▶ [ASSIGNED TASK]:
What lines in the records below hold the string "brown"? Please show them.

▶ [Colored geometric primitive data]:
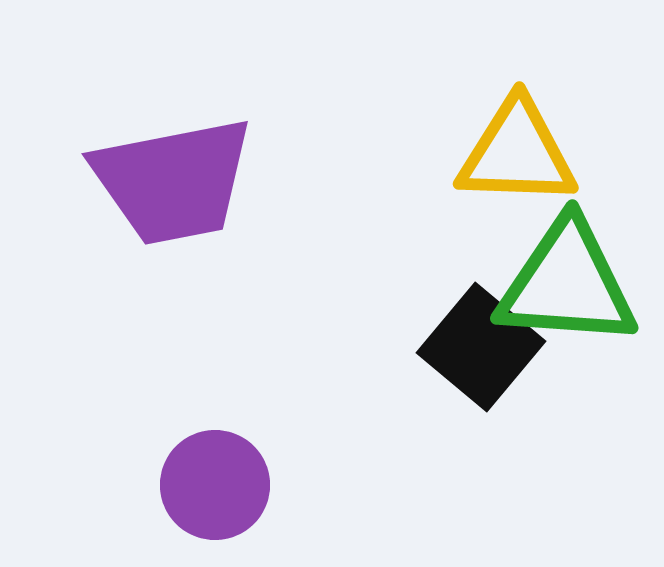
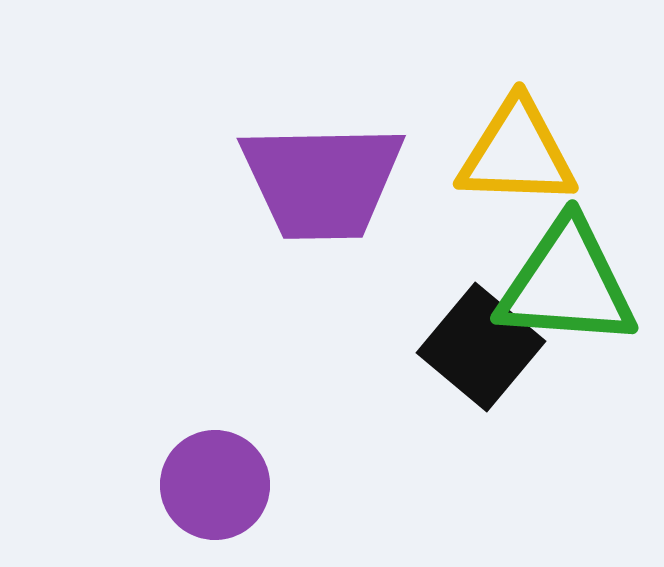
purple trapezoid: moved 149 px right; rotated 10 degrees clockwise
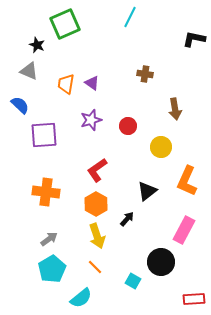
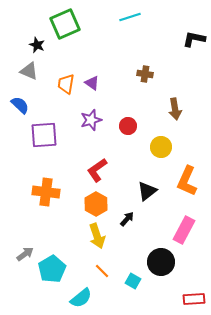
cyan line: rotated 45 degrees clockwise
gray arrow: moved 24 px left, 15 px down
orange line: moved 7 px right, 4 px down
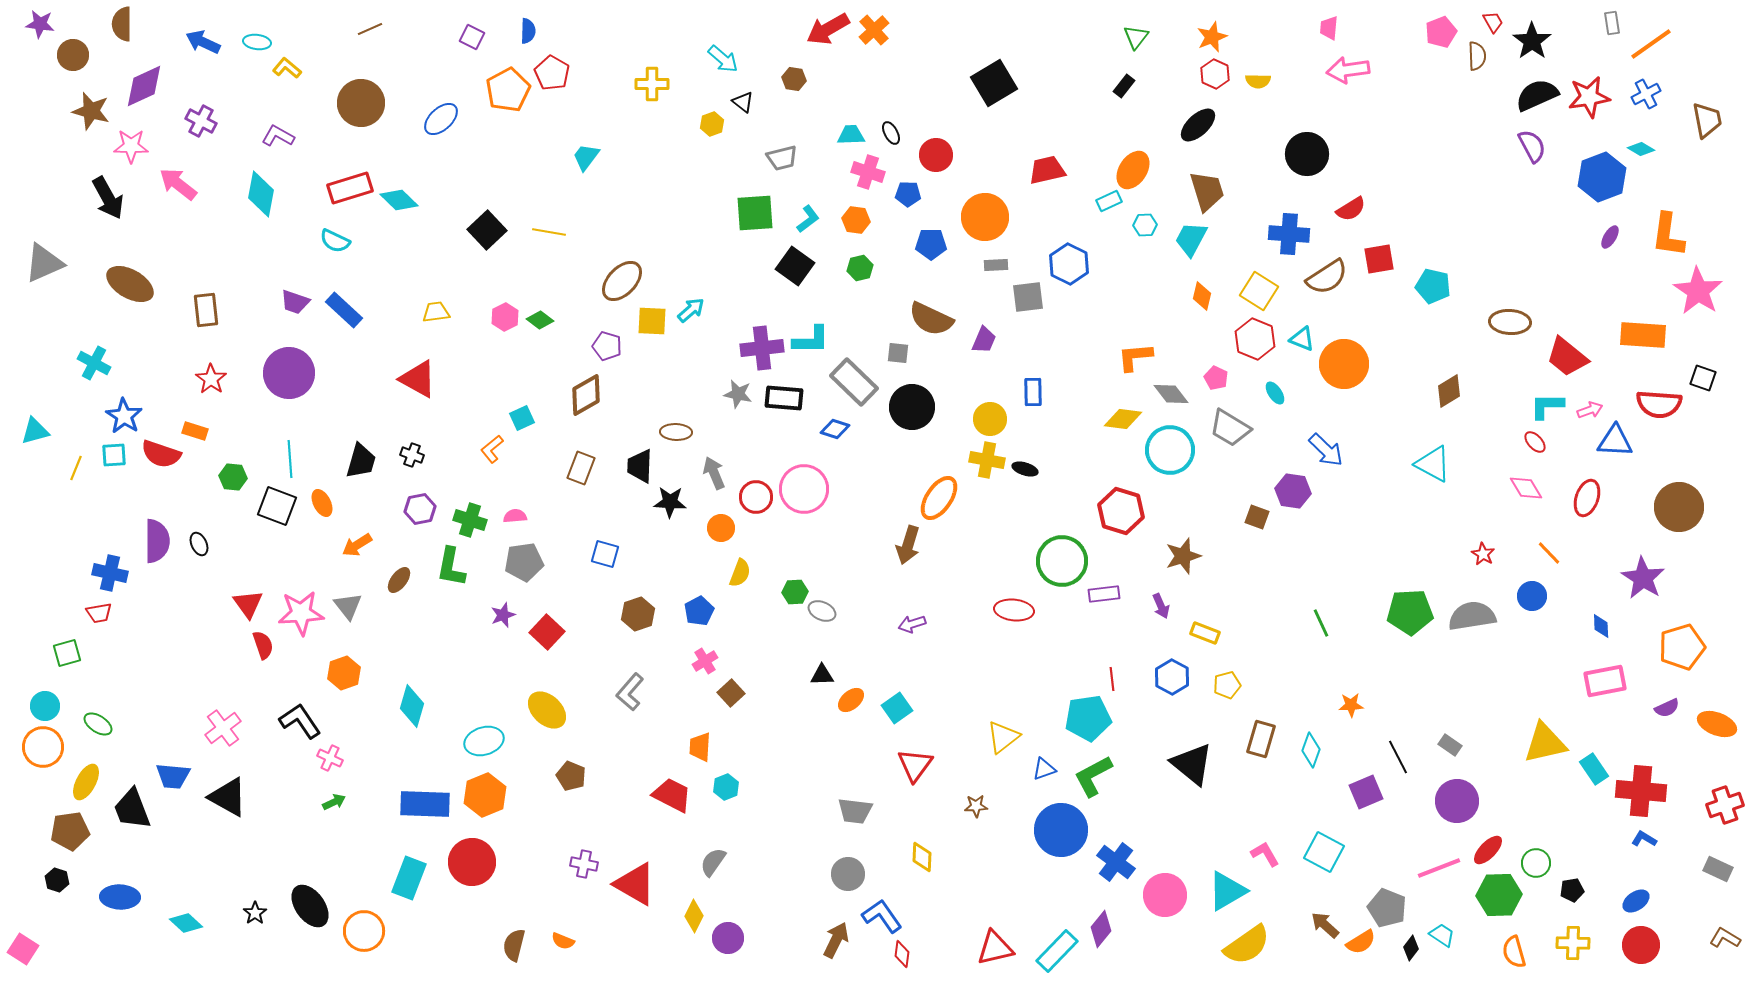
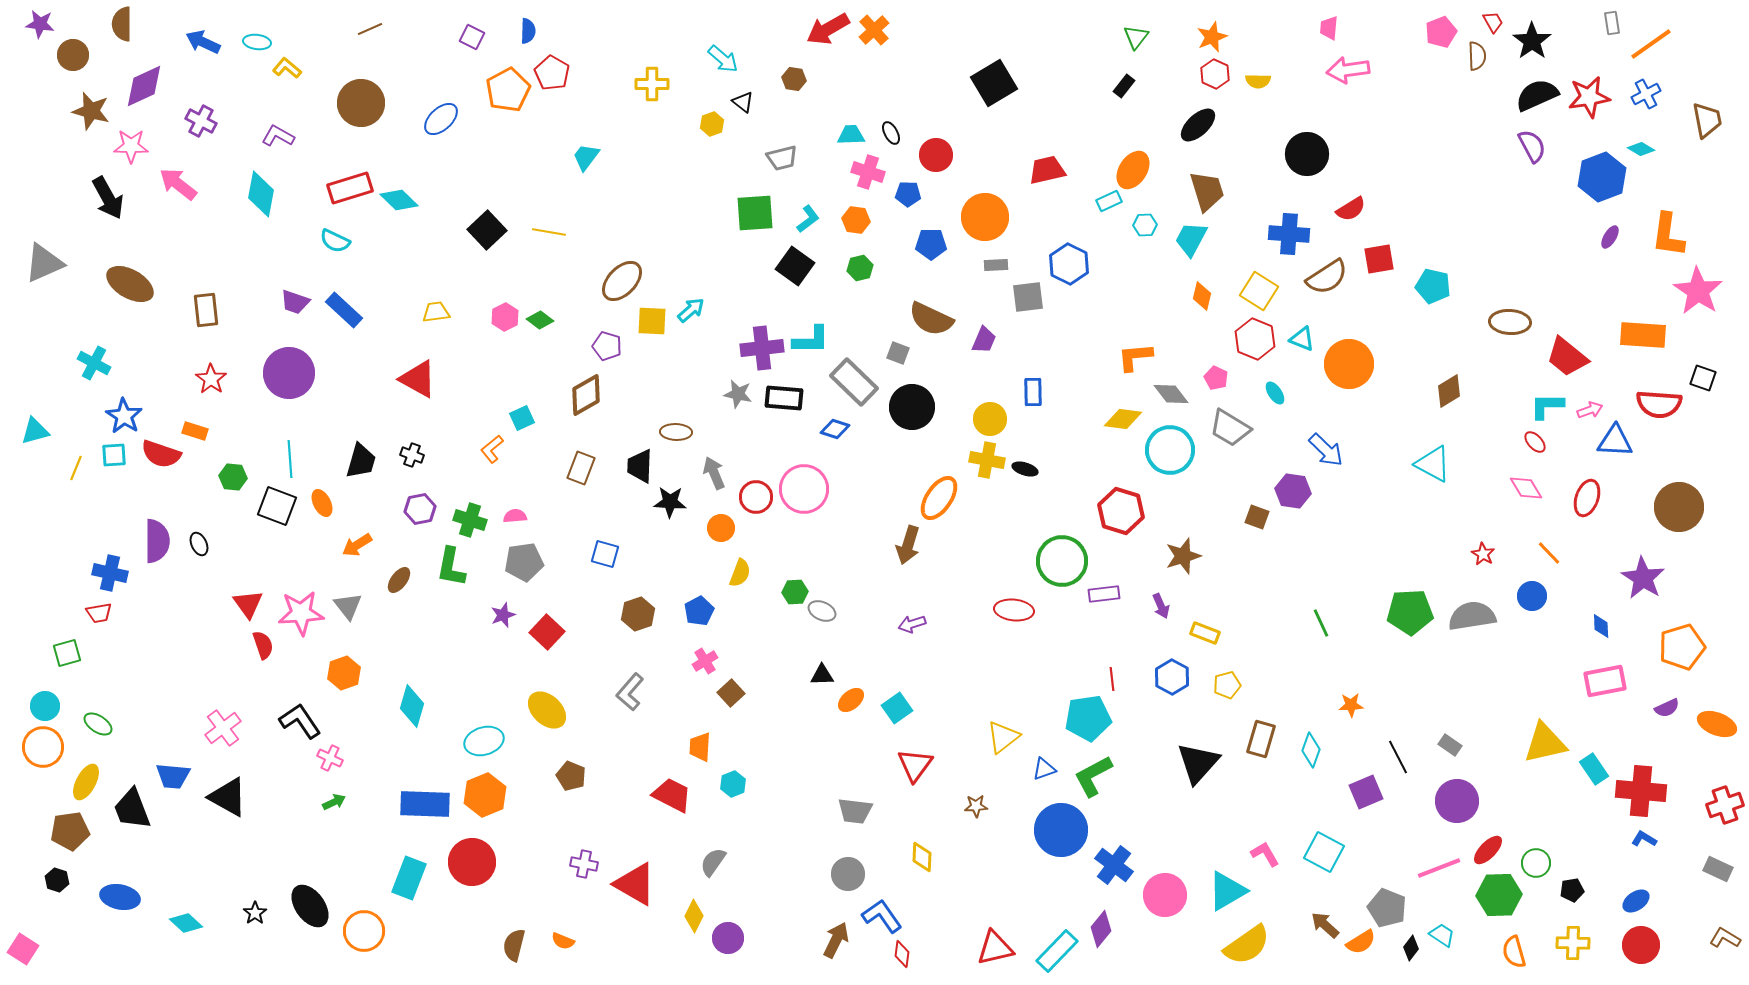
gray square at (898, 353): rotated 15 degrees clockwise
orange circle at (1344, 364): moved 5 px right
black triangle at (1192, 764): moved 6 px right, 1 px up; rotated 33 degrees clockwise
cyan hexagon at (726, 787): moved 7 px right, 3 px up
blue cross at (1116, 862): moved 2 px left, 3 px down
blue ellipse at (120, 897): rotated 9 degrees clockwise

--

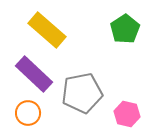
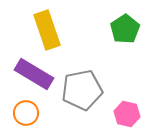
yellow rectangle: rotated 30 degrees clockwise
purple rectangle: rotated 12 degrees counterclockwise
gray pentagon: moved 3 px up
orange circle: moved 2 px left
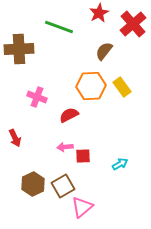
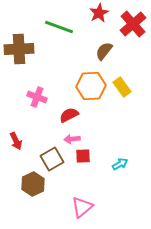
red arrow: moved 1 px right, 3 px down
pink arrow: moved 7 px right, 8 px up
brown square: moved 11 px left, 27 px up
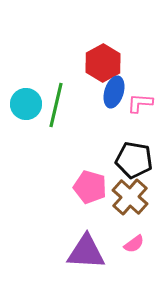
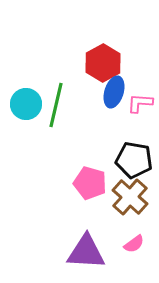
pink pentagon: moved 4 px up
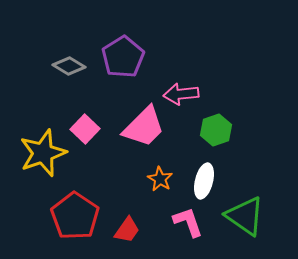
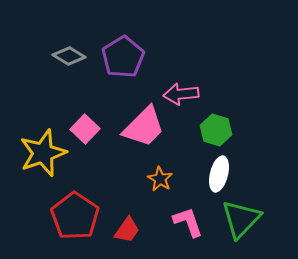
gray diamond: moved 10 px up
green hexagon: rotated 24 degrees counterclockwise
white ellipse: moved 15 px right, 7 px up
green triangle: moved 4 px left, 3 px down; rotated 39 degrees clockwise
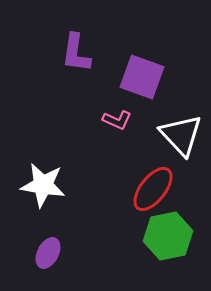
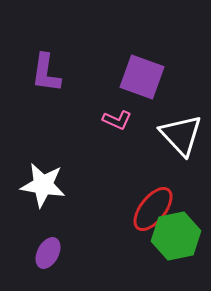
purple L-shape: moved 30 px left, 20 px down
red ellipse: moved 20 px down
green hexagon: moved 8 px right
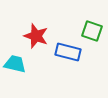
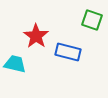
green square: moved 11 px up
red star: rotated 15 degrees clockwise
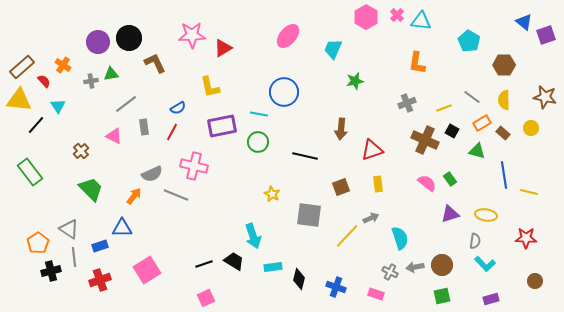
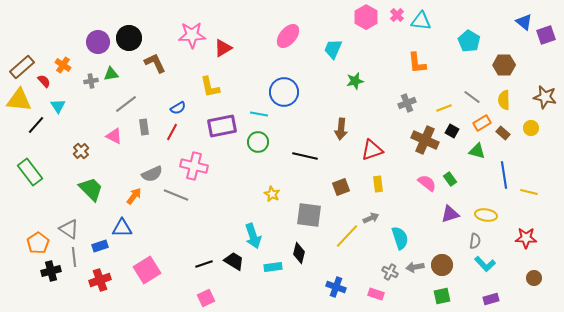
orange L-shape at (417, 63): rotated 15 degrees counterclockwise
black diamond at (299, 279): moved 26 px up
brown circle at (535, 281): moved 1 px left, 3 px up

...

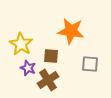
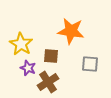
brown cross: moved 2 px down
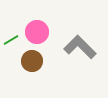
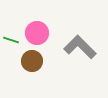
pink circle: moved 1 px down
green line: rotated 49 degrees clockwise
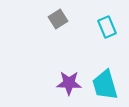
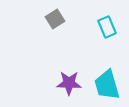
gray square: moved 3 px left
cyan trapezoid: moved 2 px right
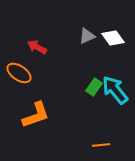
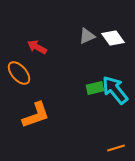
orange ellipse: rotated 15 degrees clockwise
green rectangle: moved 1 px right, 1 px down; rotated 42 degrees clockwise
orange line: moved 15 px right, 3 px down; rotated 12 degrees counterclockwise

▶ [THE COMPLETED TASK]:
brown square: moved 11 px left, 27 px up
brown circle at (535, 281): moved 1 px left, 3 px up
brown cross: moved 2 px down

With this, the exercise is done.